- **Task goal**
Retype every one of the rows below without changing a character, and leave the pictures out.

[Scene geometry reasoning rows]
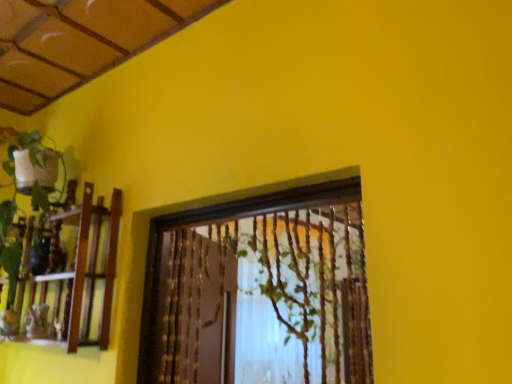
The height and width of the screenshot is (384, 512). Describe the element at coordinates (67, 275) in the screenshot. I see `wooden shelf at left` at that location.

You are a GUI agent. You are given a task and a screenshot of the screen. Output one action in this format:
    pyautogui.click(x=<x>, y=<y>)
    Task: Click on the wooden shelf at left
    The image size is (512, 384).
    Given the screenshot: What is the action you would take?
    [x=67, y=275]

Measure the distance between point [91,250] and camera.

The distance of point [91,250] from camera is 5.40 feet.

I want to click on wooden shelf at left, so click(67, 275).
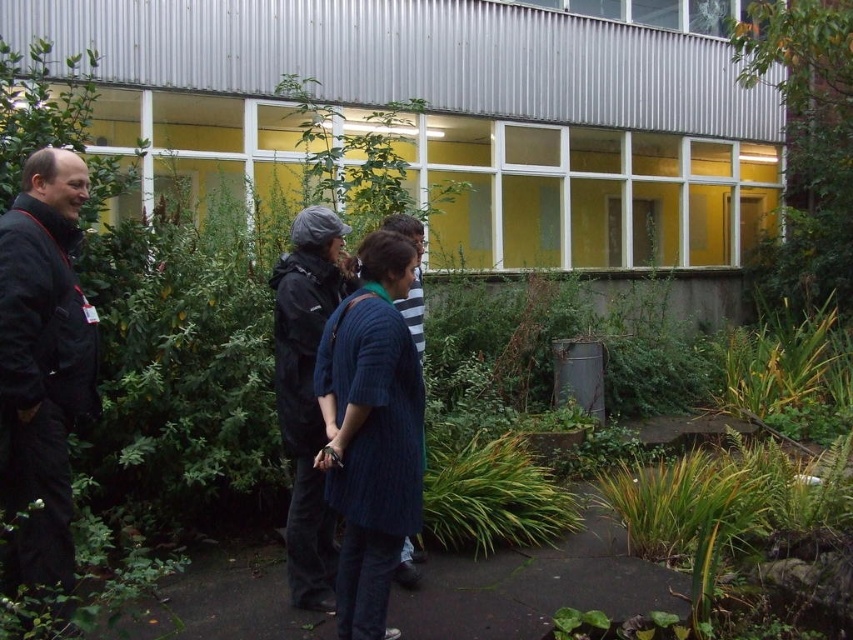
Who is positioned more to the right, black matte jacket at left or green leafy plant at lower center?

Positioned to the right is green leafy plant at lower center.

Which is in front, point (48, 276) or point (554, 490)?

Point (48, 276)

The width and height of the screenshot is (853, 640). Identify the location of black matte jacket at left. (42, 365).

Which is in front, point (318, 288) or point (456, 541)?

Positioned in front is point (318, 288).

Identify the location of dark gray hooded jacket at center. (306, 394).

Is cable-knit sweater at center positioned behind dark gray hooded jacket at center?

That is False.

Who is positioned more to the right, cable-knit sweater at center or dark gray hooded jacket at center?

cable-knit sweater at center is more to the right.

You are a GUI agent. You are given a task and a screenshot of the screen. Output one action in this format:
    pyautogui.click(x=<x>, y=<y>)
    Task: Click on the cable-knit sweater at center
    Image resolution: width=853 pixels, height=640 pixels.
    Given the screenshot: What is the action you would take?
    pyautogui.click(x=370, y=432)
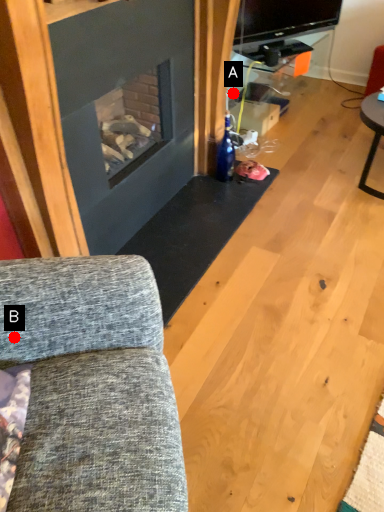
Question: Two points are circled on the image, labeled by A and B beside each circle. Which point is farther to the camera?

Choices:
 (A) A is further
 (B) B is further

Answer: (A)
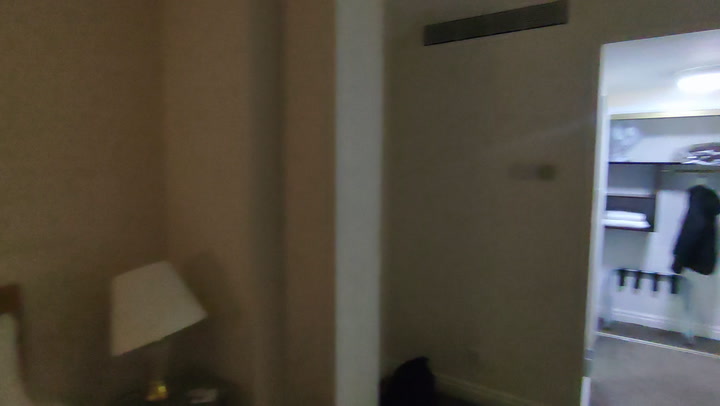
Identify the location of light. (705, 83).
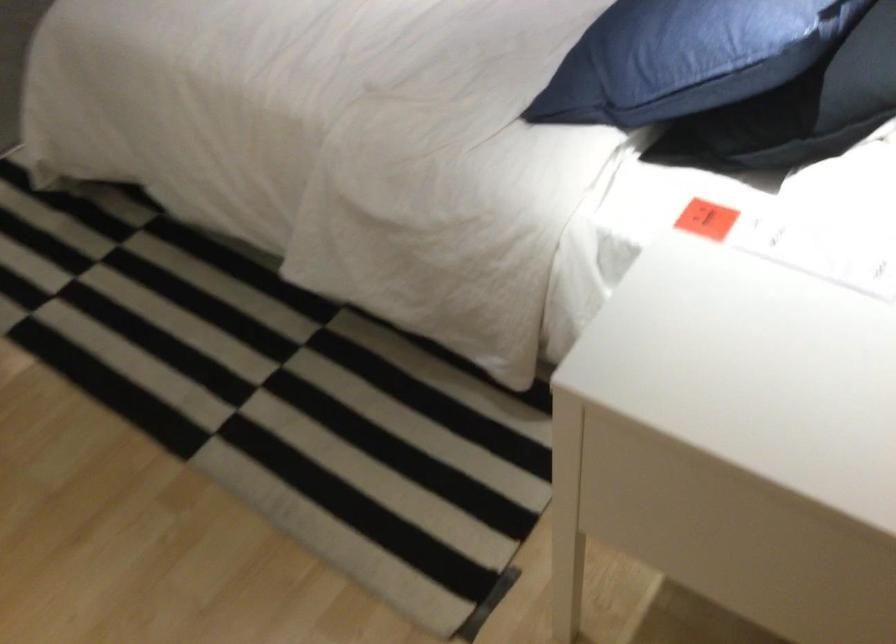
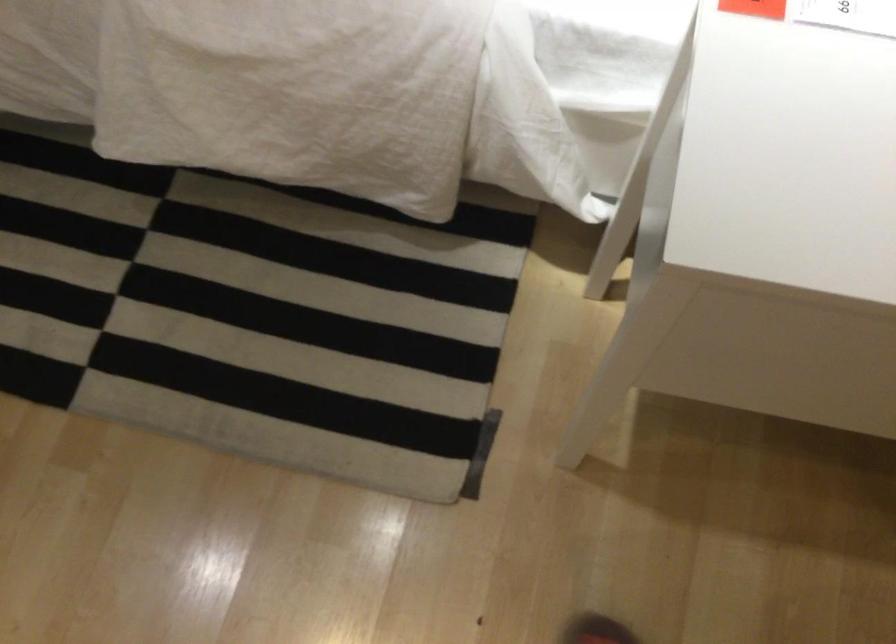
Question: How did the camera likely rotate?

Choices:
 (A) Left
 (B) Right
 (C) Up
 (D) Down

Answer: (D)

- **Problem solution**
The height and width of the screenshot is (384, 512). Describe the element at coordinates (67, 275) in the screenshot. I see `wooden shelf at left` at that location.

You are a GUI agent. You are given a task and a screenshot of the screen. Output one action in this format:
    pyautogui.click(x=<x>, y=<y>)
    Task: Click on the wooden shelf at left
    The image size is (512, 384).
    Given the screenshot: What is the action you would take?
    [x=67, y=275]

Measure the distance between point [91,250] and camera.

The distance of point [91,250] from camera is 5.40 feet.

I want to click on wooden shelf at left, so click(67, 275).
Who is positioned more to the right, black matte jacket at left or green leafy plant at lower center?

Positioned to the right is green leafy plant at lower center.

Which is in front, point (48, 276) or point (554, 490)?

Point (48, 276)

The width and height of the screenshot is (853, 640). Identify the location of black matte jacket at left. (42, 365).

Which is in front, point (318, 288) or point (456, 541)?

Positioned in front is point (318, 288).

Identify the location of dark gray hooded jacket at center. (306, 394).

Is cable-knit sweater at center positioned behind dark gray hooded jacket at center?

That is False.

Who is positioned more to the right, cable-knit sweater at center or dark gray hooded jacket at center?

cable-knit sweater at center is more to the right.

You are a GUI agent. You are given a task and a screenshot of the screen. Output one action in this format:
    pyautogui.click(x=<x>, y=<y>)
    Task: Click on the cable-knit sweater at center
    Image resolution: width=853 pixels, height=640 pixels.
    Given the screenshot: What is the action you would take?
    pyautogui.click(x=370, y=432)
Question: Two points are circled on the image, labeled by A and B beside each circle. Which point is farther to the camera?

Choices:
 (A) A is further
 (B) B is further

Answer: (A)
Identify the location of light. (705, 83).
Question: How did the camera likely rotate?

Choices:
 (A) Left
 (B) Right
 (C) Up
 (D) Down

Answer: (D)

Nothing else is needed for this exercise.